DATA EXTRACT Block Start
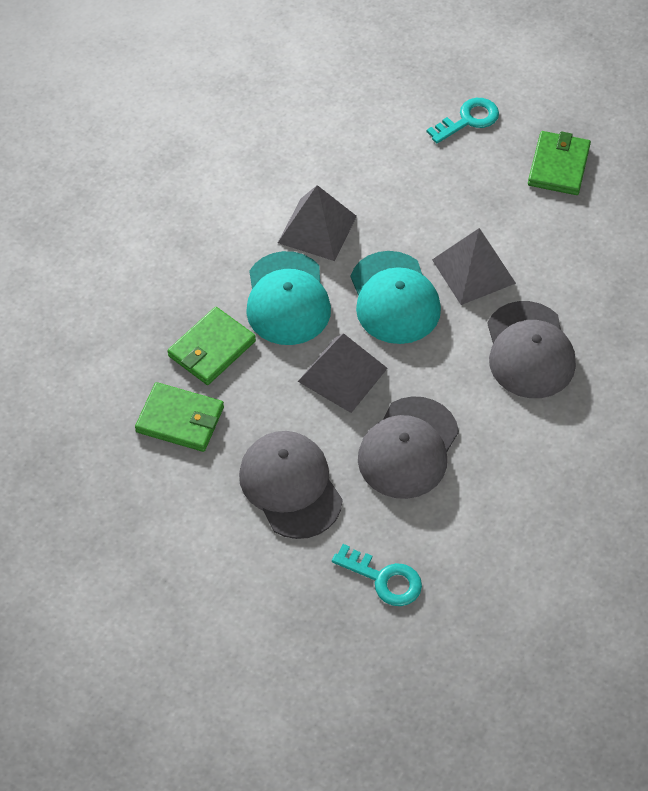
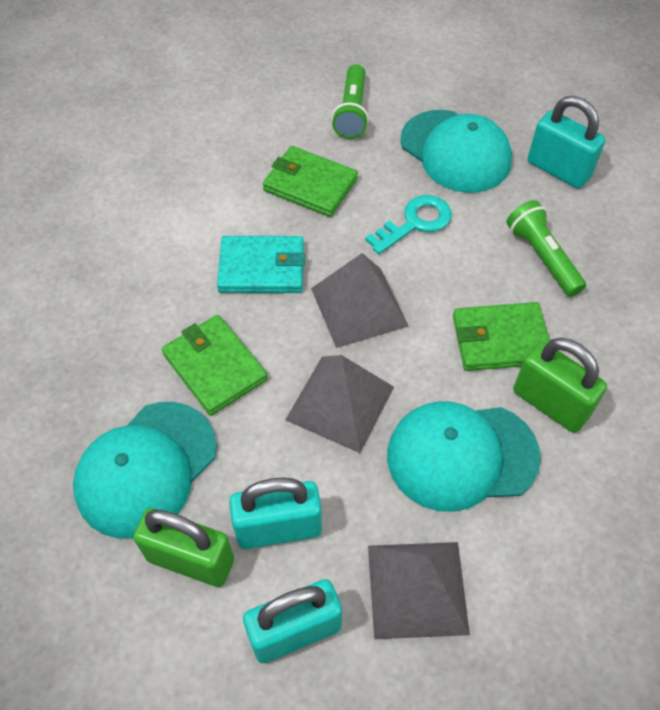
green flashlight: 0 -> 2
green padlock: 0 -> 2
grey cap: 3 -> 0
turquoise cap: 2 -> 3
turquoise key: 2 -> 1
turquoise padlock: 0 -> 3
turquoise wallet: 0 -> 1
DATA EXTRACT Block End
▸ **EXERCISE GOAL**:
When the line containing "green padlock: 0 -> 2" is reached, return it and every later line through the end of the listing above, unaltered and alone.

▸ **OUTPUT OF THE EXERCISE**:
green padlock: 0 -> 2
grey cap: 3 -> 0
turquoise cap: 2 -> 3
turquoise key: 2 -> 1
turquoise padlock: 0 -> 3
turquoise wallet: 0 -> 1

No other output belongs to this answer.